▶ **Work request**
Lines from the start of the data through the line containing "colour,pink button,<619 85>,red" must be given again exactly. Leave the others out.

[Records from a collection]
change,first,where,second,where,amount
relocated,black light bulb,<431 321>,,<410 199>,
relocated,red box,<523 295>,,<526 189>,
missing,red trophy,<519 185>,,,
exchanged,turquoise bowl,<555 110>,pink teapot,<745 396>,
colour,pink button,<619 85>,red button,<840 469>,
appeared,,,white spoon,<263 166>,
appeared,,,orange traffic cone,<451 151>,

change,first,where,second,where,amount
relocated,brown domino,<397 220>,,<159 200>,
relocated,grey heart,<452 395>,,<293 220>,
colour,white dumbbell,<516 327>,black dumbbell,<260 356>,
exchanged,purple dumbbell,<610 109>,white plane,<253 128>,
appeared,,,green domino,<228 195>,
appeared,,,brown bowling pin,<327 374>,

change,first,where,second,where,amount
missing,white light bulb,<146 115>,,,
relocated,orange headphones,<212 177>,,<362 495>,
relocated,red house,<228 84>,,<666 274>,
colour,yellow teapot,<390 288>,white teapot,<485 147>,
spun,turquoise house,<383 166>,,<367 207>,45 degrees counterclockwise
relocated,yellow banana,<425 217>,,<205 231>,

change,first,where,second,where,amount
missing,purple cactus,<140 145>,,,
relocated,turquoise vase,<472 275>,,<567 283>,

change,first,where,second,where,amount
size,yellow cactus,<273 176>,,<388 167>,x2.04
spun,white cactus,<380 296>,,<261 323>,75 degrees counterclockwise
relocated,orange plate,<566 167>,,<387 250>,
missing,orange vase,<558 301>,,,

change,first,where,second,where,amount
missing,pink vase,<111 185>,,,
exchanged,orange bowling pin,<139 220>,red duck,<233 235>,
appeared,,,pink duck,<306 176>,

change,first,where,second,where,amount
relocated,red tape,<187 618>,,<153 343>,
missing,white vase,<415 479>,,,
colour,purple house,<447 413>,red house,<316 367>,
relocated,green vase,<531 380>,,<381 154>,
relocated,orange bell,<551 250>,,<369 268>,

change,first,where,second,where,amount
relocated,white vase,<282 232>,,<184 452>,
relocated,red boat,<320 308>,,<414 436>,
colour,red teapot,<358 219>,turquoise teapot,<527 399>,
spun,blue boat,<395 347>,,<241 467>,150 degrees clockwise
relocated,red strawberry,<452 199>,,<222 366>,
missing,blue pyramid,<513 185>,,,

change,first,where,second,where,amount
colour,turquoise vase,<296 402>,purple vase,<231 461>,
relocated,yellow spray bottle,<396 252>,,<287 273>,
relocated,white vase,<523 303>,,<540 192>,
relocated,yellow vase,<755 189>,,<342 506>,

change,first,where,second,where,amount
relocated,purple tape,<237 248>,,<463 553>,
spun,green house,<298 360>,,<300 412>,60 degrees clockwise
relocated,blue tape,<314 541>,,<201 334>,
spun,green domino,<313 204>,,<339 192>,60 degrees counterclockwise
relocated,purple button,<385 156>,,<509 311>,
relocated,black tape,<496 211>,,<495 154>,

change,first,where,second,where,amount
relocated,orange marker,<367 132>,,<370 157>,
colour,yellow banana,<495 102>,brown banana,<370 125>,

▶ **Task result**
change,first,where,second,where,amount
relocated,black light bulb,<431 321>,,<410 199>,
relocated,red box,<523 295>,,<526 189>,
missing,red trophy,<519 185>,,,
exchanged,turquoise bowl,<555 110>,pink teapot,<745 396>,
colour,pink button,<619 85>,red button,<840 469>,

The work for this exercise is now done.